_Task directions_:
Return only the lines from the one containing "kalkulator [czarny] (1st" to the end of the material, with each one exactly as it appears.

_Given information_:
_ _ _ _ _

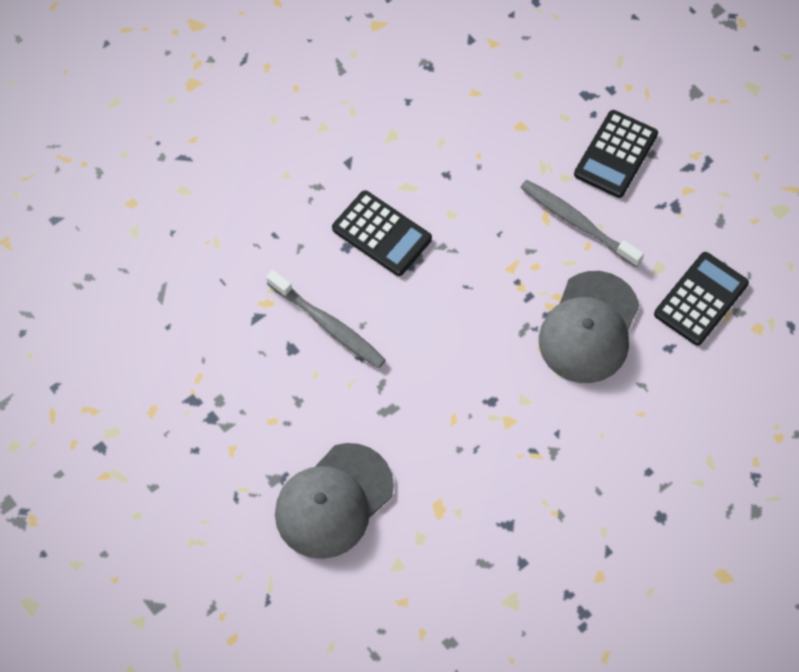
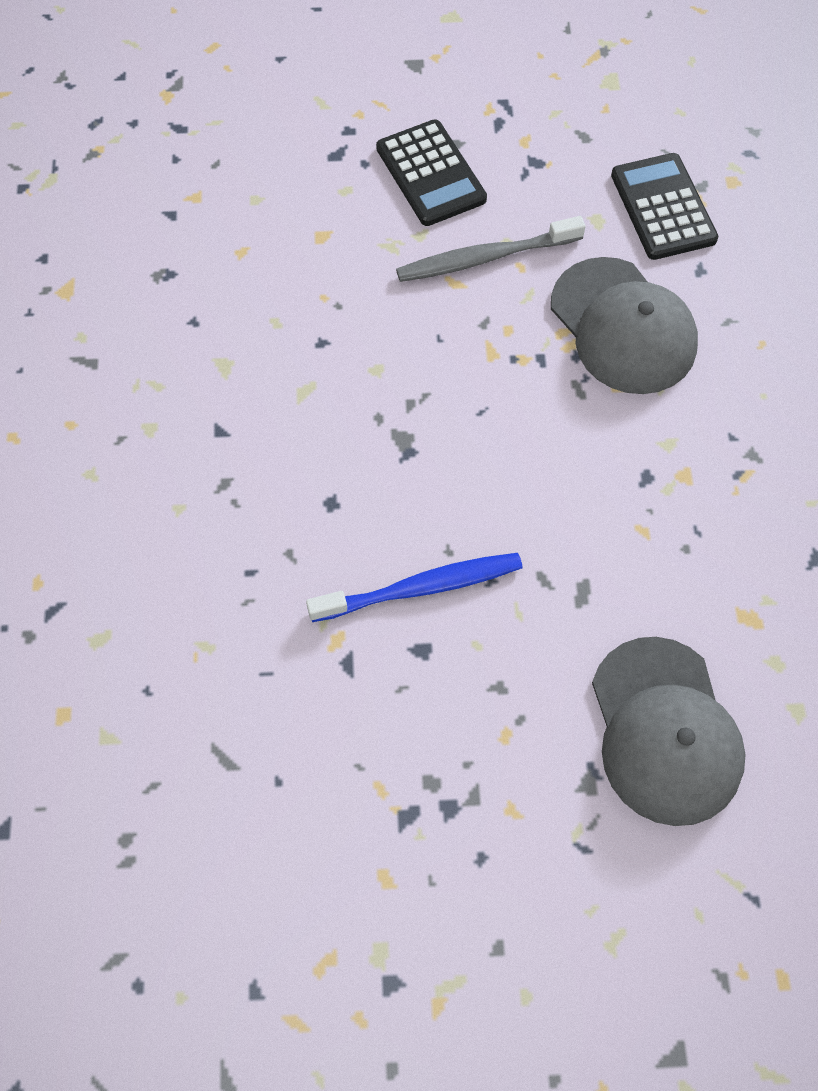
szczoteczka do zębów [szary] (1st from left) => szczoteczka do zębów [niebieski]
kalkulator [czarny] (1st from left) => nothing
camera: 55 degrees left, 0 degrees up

_ _ _ _ _

_Exercise answer_:
kalkulator [czarny] (1st from left) => nothing
camera: 55 degrees left, 0 degrees up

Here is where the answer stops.